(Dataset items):
※ ※ ※

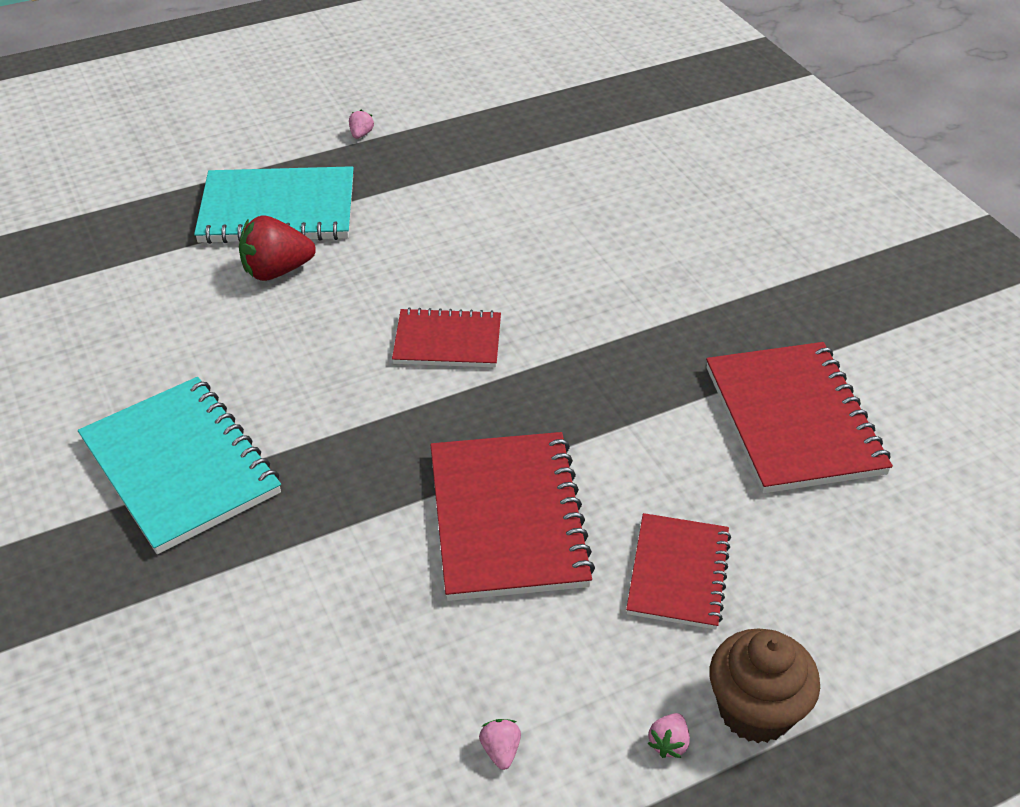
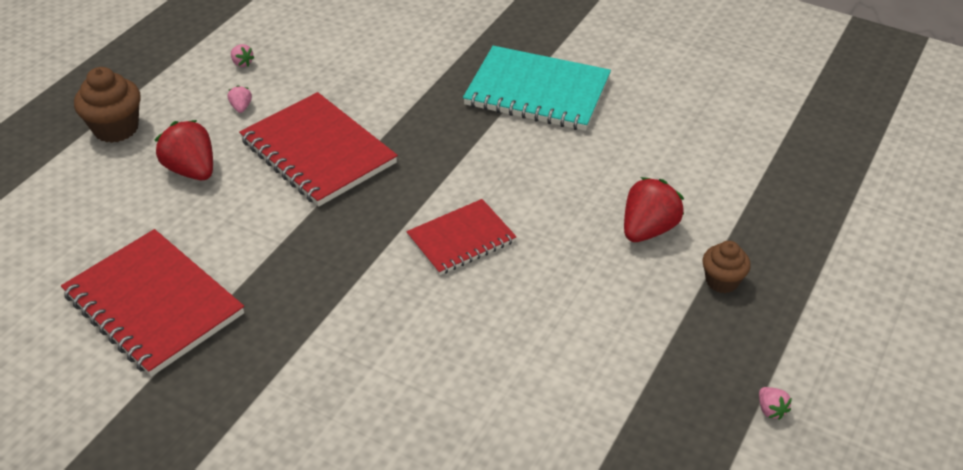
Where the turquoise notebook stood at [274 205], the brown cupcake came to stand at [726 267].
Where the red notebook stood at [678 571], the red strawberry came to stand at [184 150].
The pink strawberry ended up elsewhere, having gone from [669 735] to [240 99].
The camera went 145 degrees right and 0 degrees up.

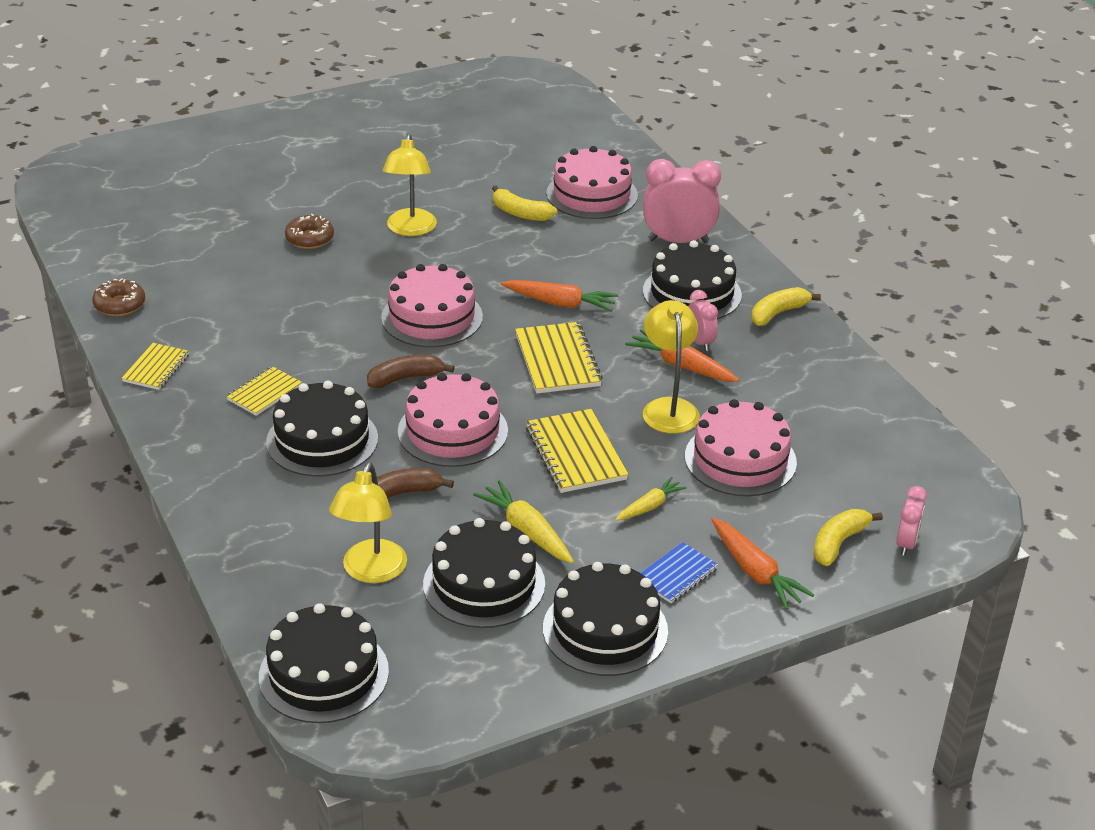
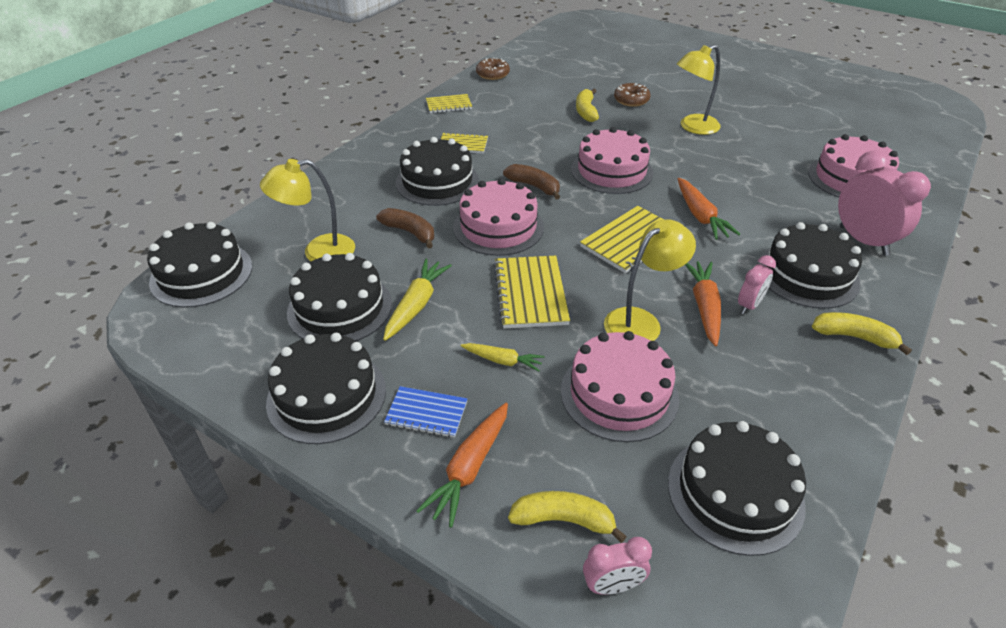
The yellow banana ended up elsewhere, having gone from [524 203] to [587 105].
The yellow notebook at [577 451] ended up facing another way, 45 degrees counterclockwise from before.
The second view gained the black cake at [737 488].
The camera went 60 degrees right and 5 degrees up.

※ ※ ※

(Exercise prompt): Output exactly the lines from the one containing "Where the red" through the last line of the records above, both included, leaving out any pictures.

(Result):
Where the red notebook stood at [678 571], the red strawberry came to stand at [184 150].
The pink strawberry ended up elsewhere, having gone from [669 735] to [240 99].
The camera went 145 degrees right and 0 degrees up.

The yellow banana ended up elsewhere, having gone from [524 203] to [587 105].
The yellow notebook at [577 451] ended up facing another way, 45 degrees counterclockwise from before.
The second view gained the black cake at [737 488].
The camera went 60 degrees right and 5 degrees up.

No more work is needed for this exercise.